Goal of the exercise: Could all of the entries be written out exactly, with any pictures omitted?

Records from a dataset
►

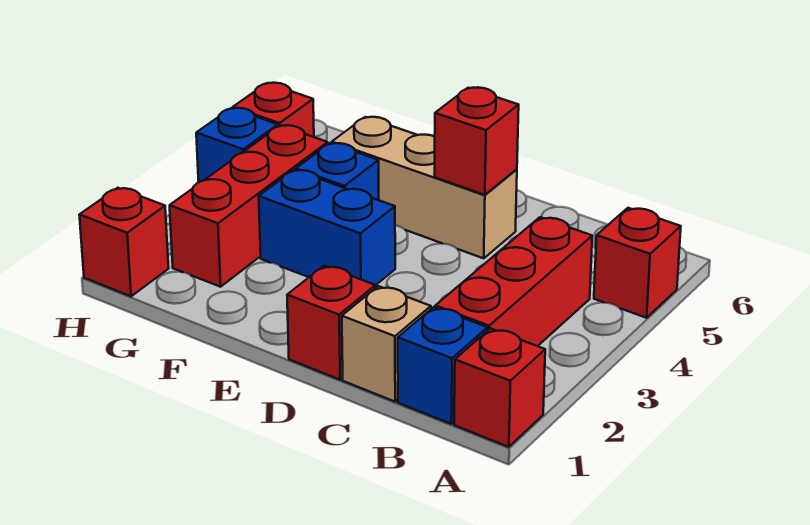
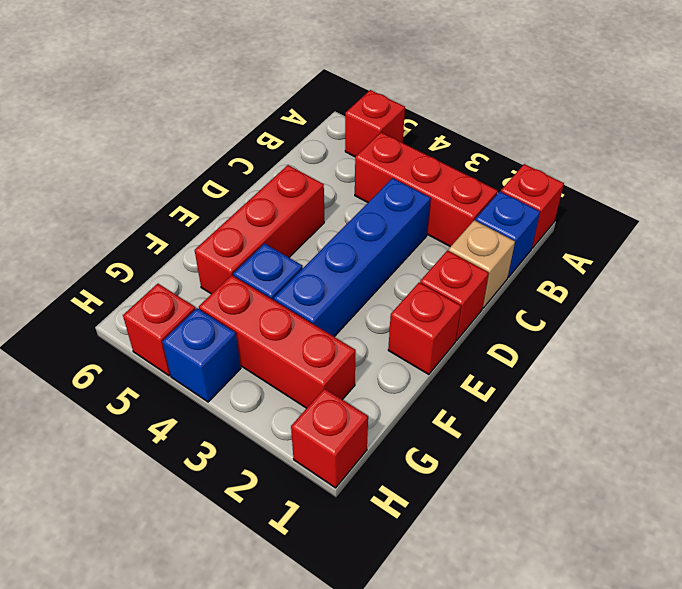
tan brick D5:F5 level 1 -> red brick D5:F5 level 1
red brick D5 level 2 -> red brick E1 level 1
blue brick E3:F3 level 1 -> blue brick C3:F3 level 1

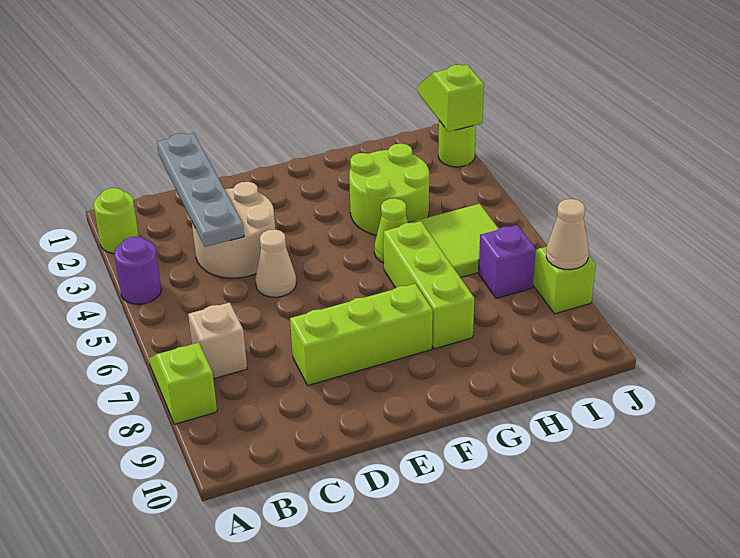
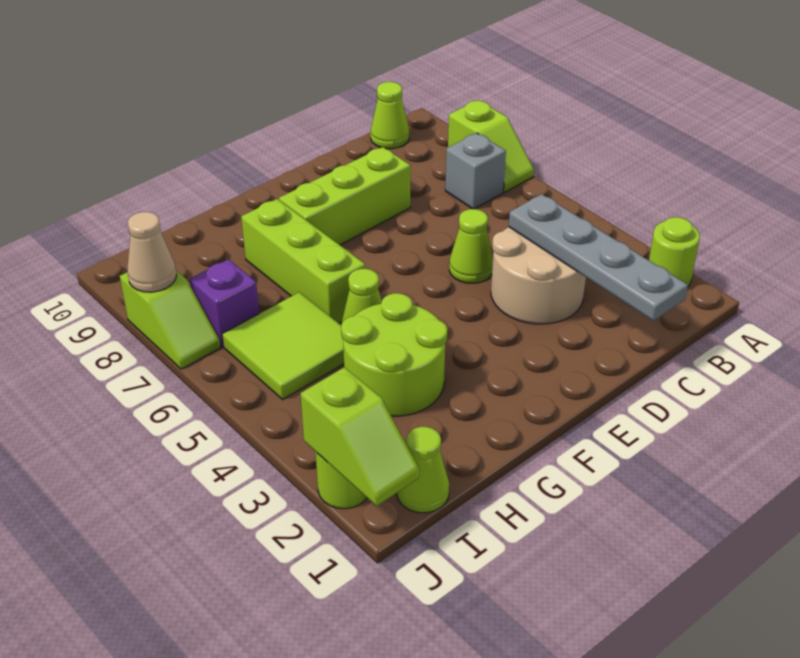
purple round brick A4 level 1 -> none
tan brick B7 level 1 -> grey brick B7 level 1
none -> lime cone B10 level 1
tan cone D5 level 1 -> lime cone D5 level 1
none -> lime cone I1 level 1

◄

Response:
tan brick D5:F5 level 1 -> red brick D5:F5 level 1
red brick D5 level 2 -> red brick E1 level 1
blue brick E3:F3 level 1 -> blue brick C3:F3 level 1

purple round brick A4 level 1 -> none
tan brick B7 level 1 -> grey brick B7 level 1
none -> lime cone B10 level 1
tan cone D5 level 1 -> lime cone D5 level 1
none -> lime cone I1 level 1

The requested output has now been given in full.